Records drawn from a dataset

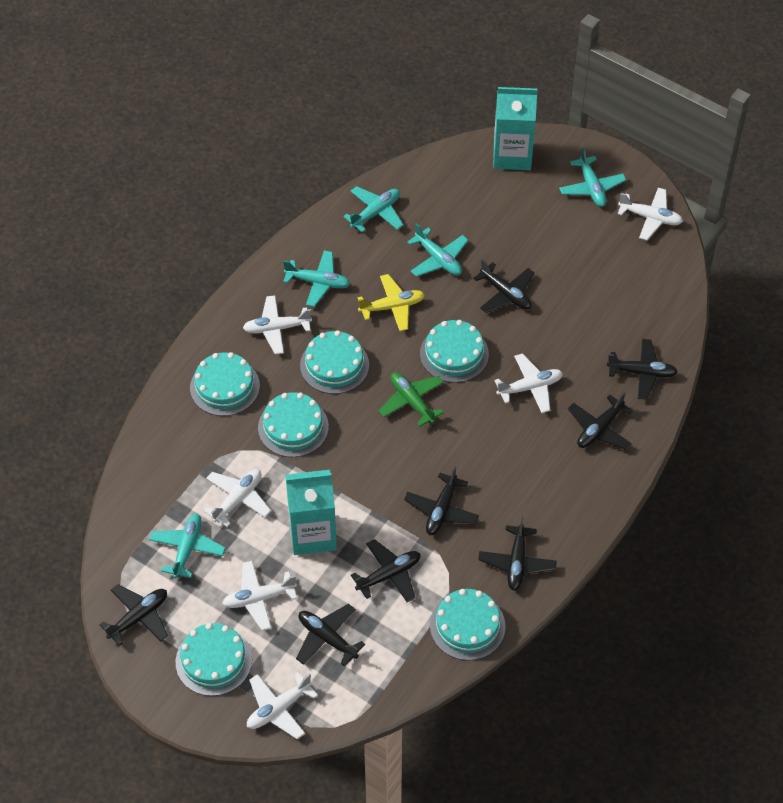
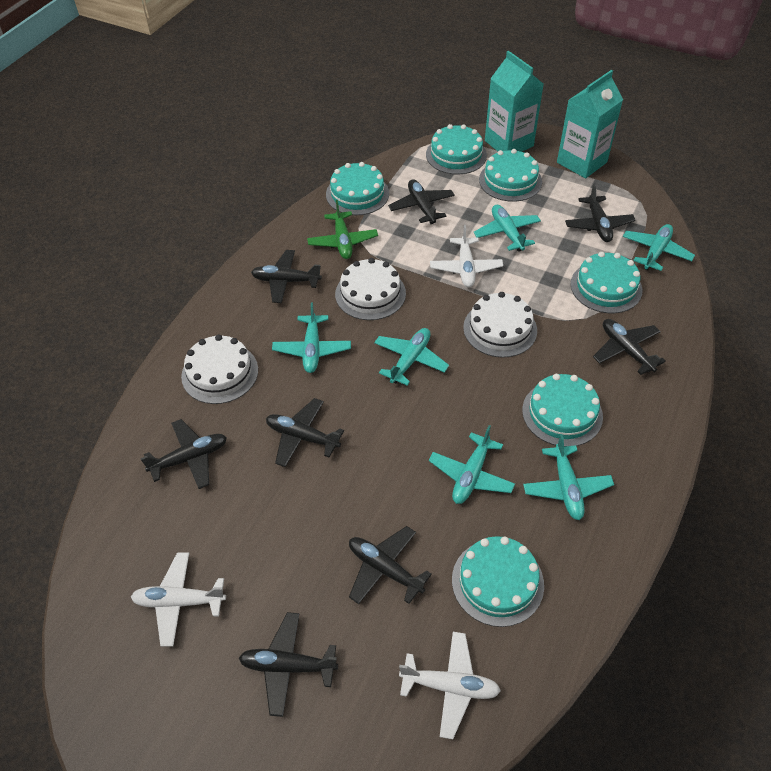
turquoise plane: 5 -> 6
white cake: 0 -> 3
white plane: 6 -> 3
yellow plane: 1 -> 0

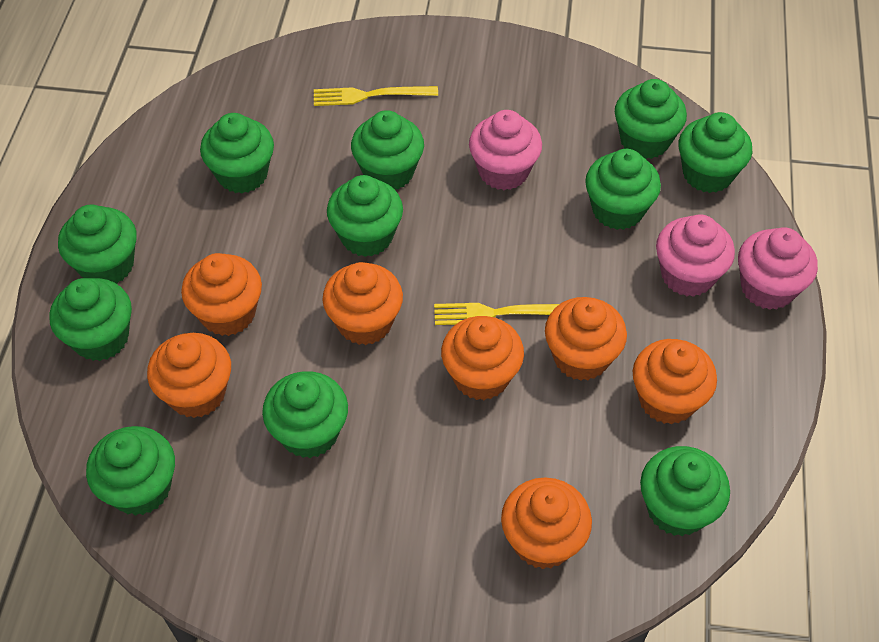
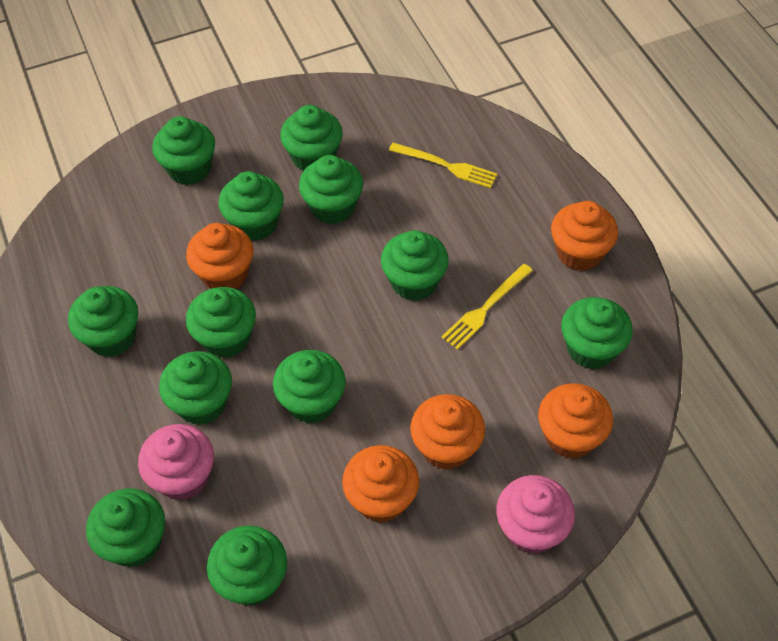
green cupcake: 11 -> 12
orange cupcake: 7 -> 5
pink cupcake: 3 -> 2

* [EXERCISE OBJECTIVE]: Repeat each line of the records exactly, dropping the pictures.

* [ANSWER TO THIS EXERCISE]:
turquoise plane: 5 -> 6
white cake: 0 -> 3
white plane: 6 -> 3
yellow plane: 1 -> 0

green cupcake: 11 -> 12
orange cupcake: 7 -> 5
pink cupcake: 3 -> 2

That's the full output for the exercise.